About this exercise:
Go through the records below and set each one down exactly, leaving out any pictures.

Start of Records supplied

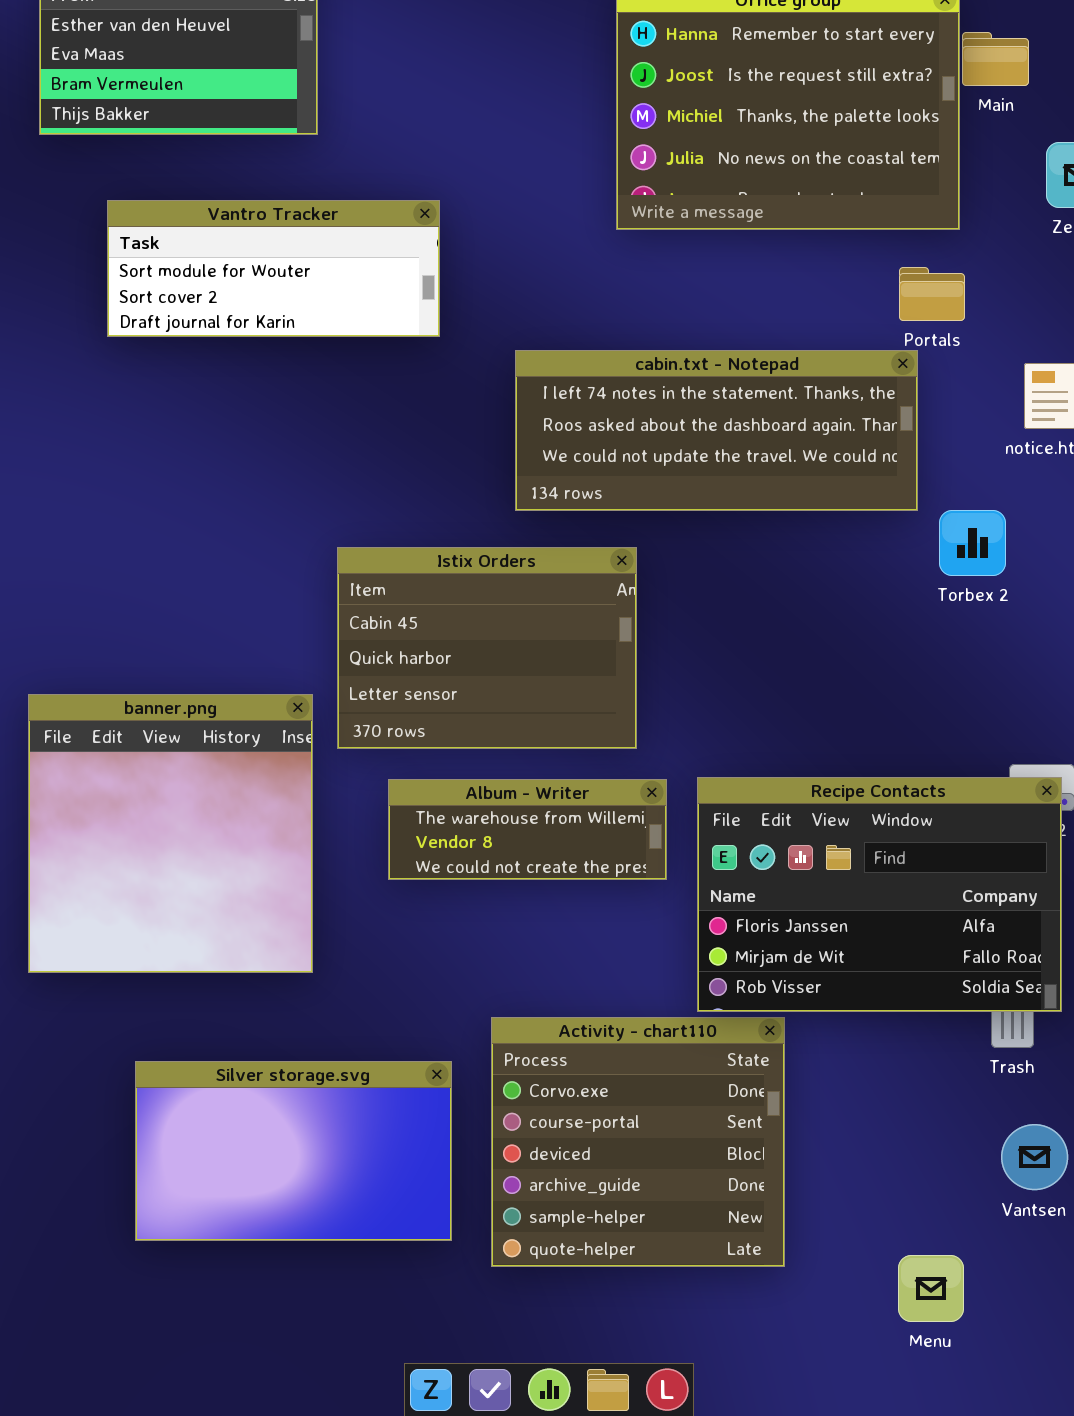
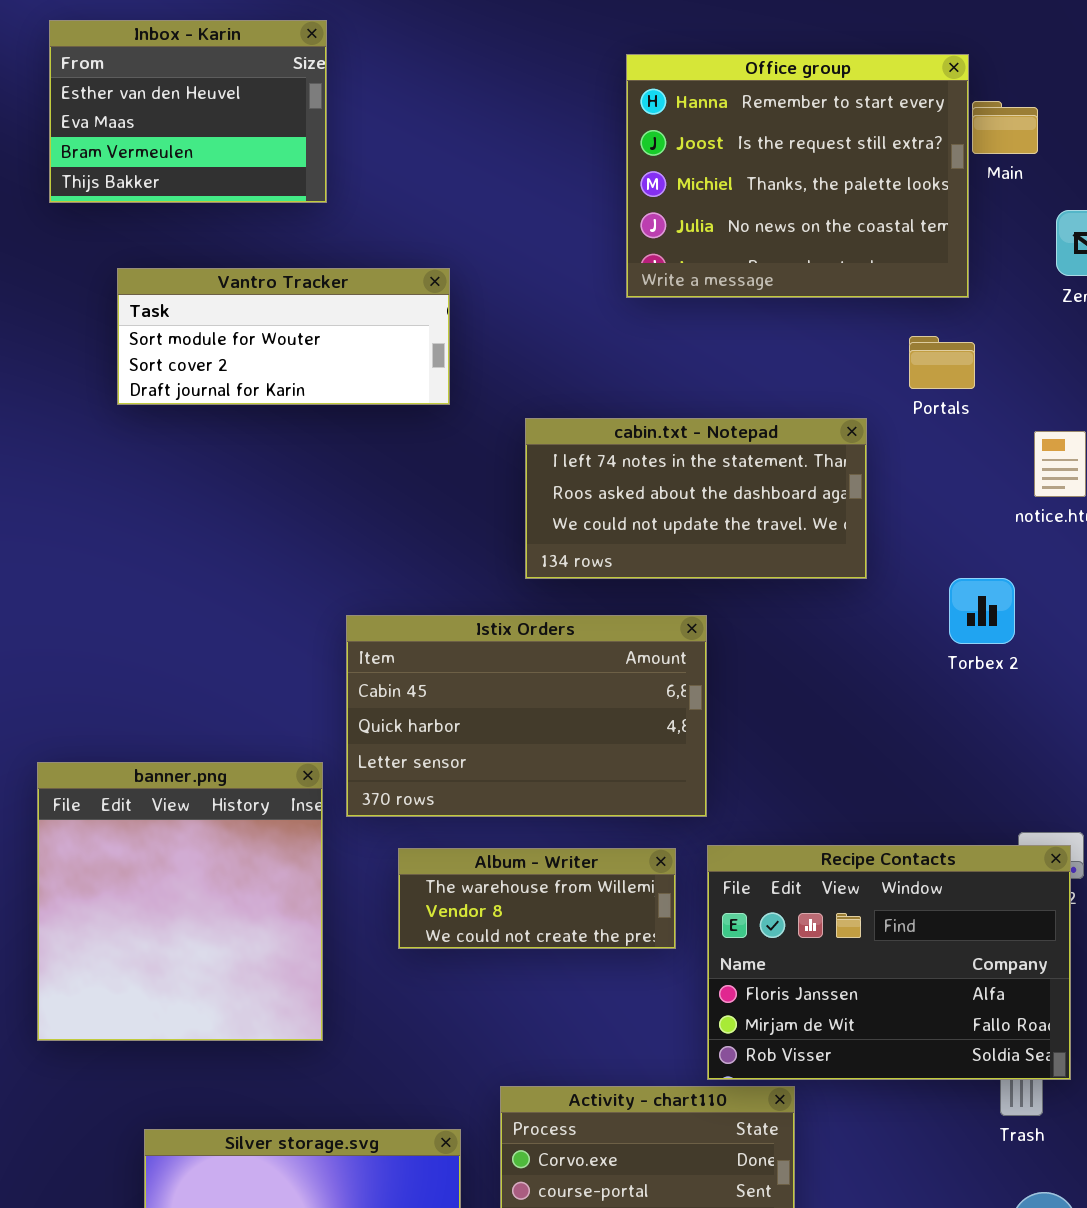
cabin.txt - Notepad: [515,350,918,511] -> [525,418,867,579], resized
Istix Orders: [337,547,637,749] -> [346,615,707,817], resized

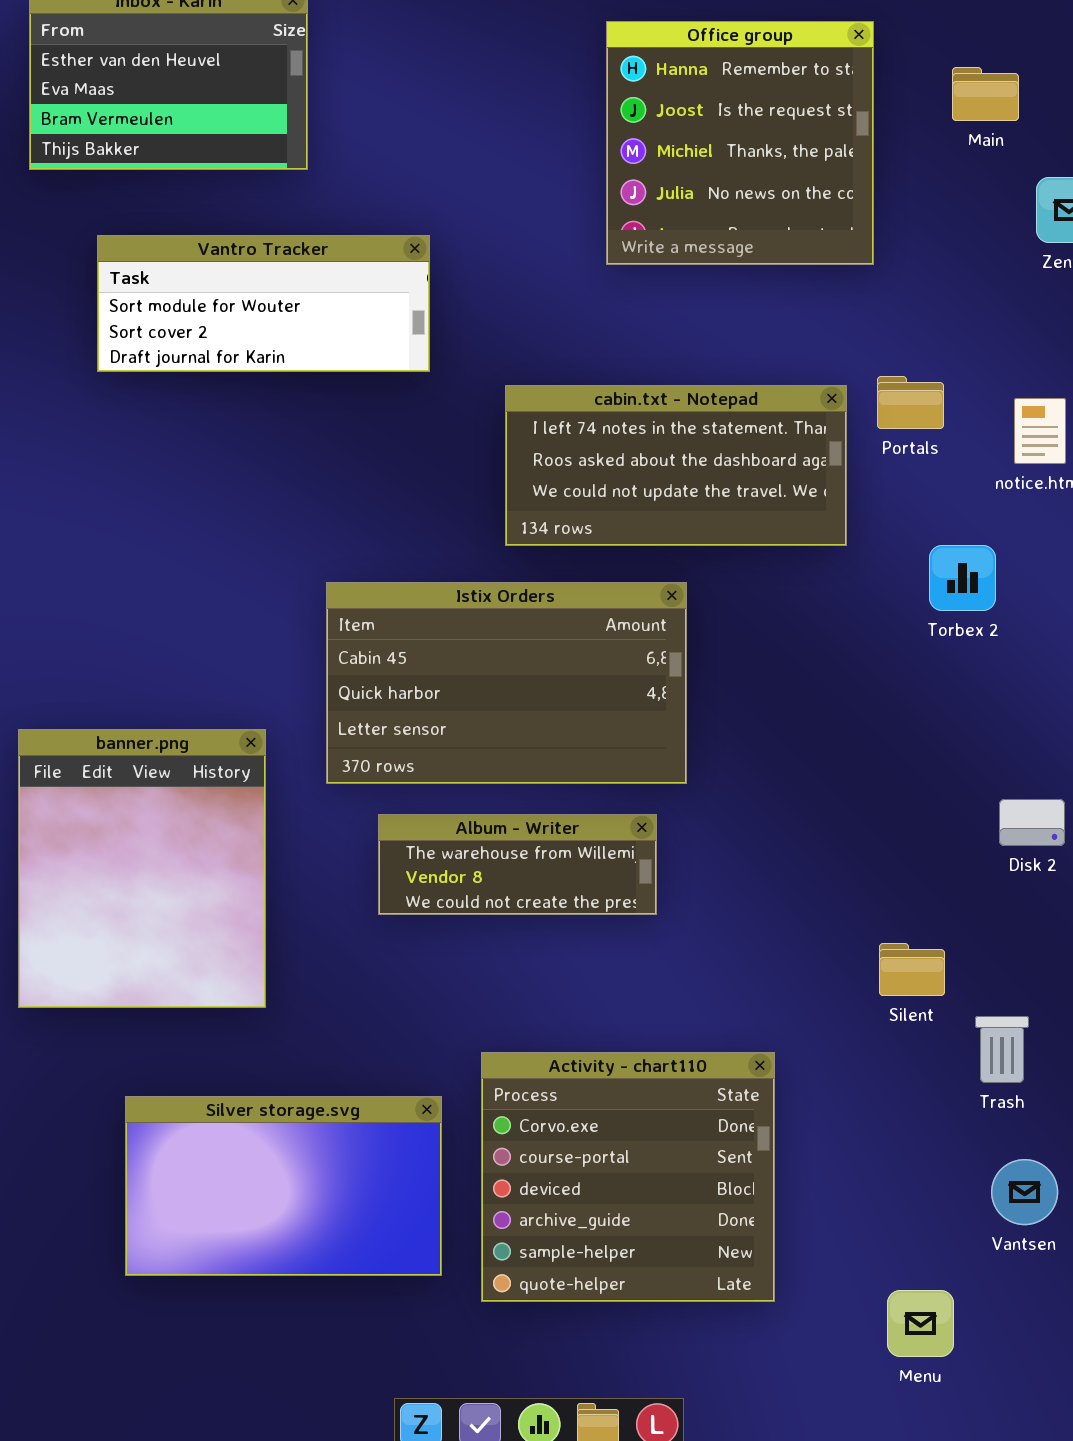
Office group: [626,54,969,298] -> [606,21,874,265], resized
Portals: [909,336,975,389] -> [877,376,944,429], moved
banner.png: [37,762,323,1041] -> [18,729,266,1008], resized
Recipe Contacts: [707,845,1071,1080] -> none, closed

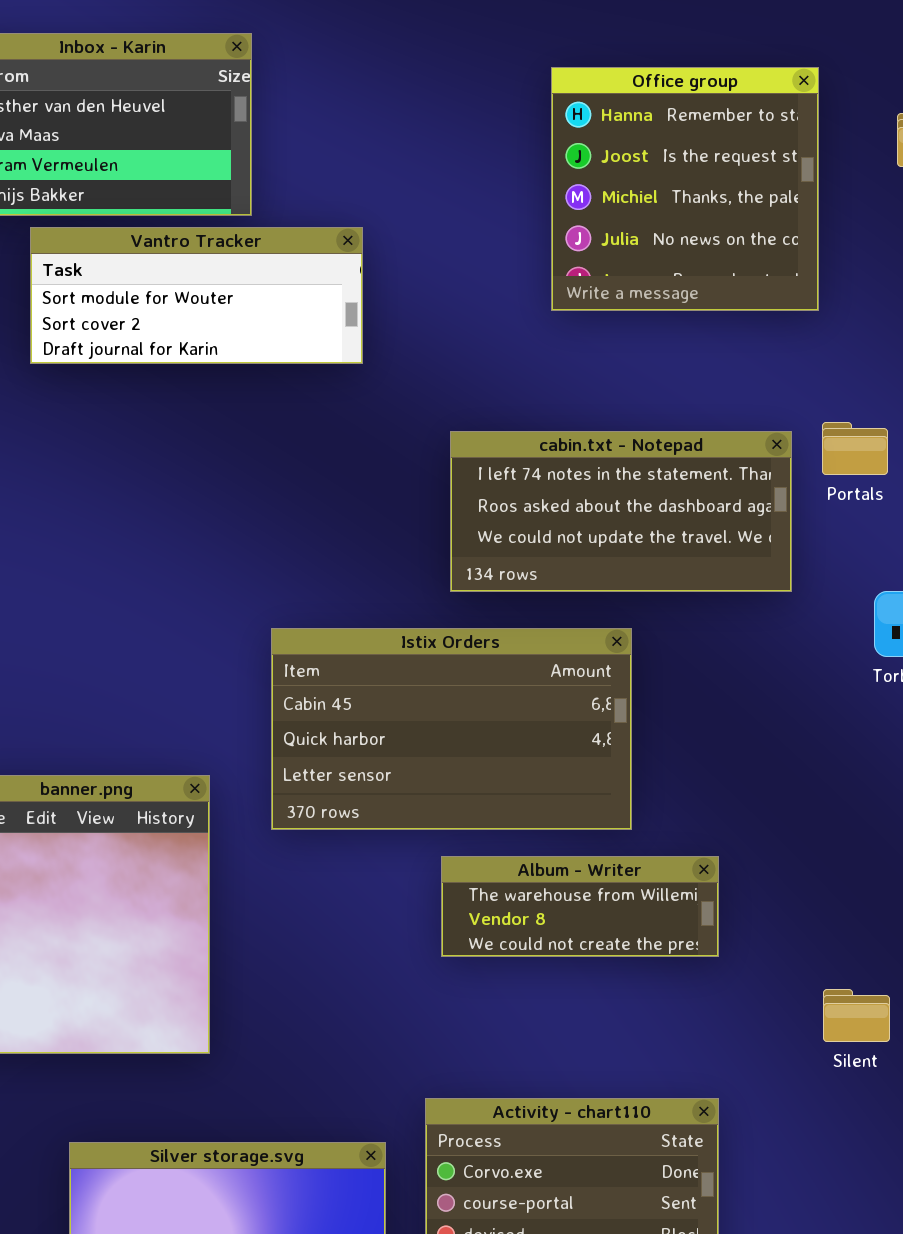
Vantro Tracker: [97,235,430,372] -> [30,227,363,364], moved
Album - Writer: [378,814,657,915] -> [441,856,719,957], moved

End of Records supplied

Output of the exercise:
cabin.txt - Notepad: [515,350,918,511] -> [525,418,867,579], resized
Istix Orders: [337,547,637,749] -> [346,615,707,817], resized

Office group: [626,54,969,298] -> [606,21,874,265], resized
Portals: [909,336,975,389] -> [877,376,944,429], moved
banner.png: [37,762,323,1041] -> [18,729,266,1008], resized
Recipe Contacts: [707,845,1071,1080] -> none, closed

Vantro Tracker: [97,235,430,372] -> [30,227,363,364], moved
Album - Writer: [378,814,657,915] -> [441,856,719,957], moved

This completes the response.